● **Exercise details**: From the top of the entries below through the line containing "tan cone I16 level 2 -> tan cone D8 level 1", return every line exactly as written, please, and stop there.

● **Items from a dataset**:

§

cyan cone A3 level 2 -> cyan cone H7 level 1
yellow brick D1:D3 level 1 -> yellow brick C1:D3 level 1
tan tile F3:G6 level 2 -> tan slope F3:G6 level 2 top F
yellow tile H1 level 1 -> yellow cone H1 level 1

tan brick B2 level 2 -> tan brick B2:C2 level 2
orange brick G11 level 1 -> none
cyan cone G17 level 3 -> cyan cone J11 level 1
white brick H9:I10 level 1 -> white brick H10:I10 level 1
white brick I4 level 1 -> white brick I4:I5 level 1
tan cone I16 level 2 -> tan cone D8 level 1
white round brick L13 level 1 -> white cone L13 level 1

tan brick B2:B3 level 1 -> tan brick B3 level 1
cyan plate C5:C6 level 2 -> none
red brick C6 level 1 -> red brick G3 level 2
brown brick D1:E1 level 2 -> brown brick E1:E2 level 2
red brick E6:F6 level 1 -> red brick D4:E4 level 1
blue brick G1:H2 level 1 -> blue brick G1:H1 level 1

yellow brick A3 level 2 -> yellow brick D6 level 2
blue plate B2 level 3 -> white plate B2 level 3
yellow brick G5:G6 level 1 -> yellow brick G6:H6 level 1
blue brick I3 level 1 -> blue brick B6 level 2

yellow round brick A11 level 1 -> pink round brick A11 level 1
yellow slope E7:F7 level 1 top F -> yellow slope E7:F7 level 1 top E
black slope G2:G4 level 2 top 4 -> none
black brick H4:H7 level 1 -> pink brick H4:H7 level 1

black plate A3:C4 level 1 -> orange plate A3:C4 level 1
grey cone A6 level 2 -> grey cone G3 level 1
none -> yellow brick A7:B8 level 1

§

● **Response area**:
cyan cone A3 level 2 -> cyan cone H7 level 1
yellow brick D1:D3 level 1 -> yellow brick C1:D3 level 1
tan tile F3:G6 level 2 -> tan slope F3:G6 level 2 top F
yellow tile H1 level 1 -> yellow cone H1 level 1

tan brick B2 level 2 -> tan brick B2:C2 level 2
orange brick G11 level 1 -> none
cyan cone G17 level 3 -> cyan cone J11 level 1
white brick H9:I10 level 1 -> white brick H10:I10 level 1
white brick I4 level 1 -> white brick I4:I5 level 1
tan cone I16 level 2 -> tan cone D8 level 1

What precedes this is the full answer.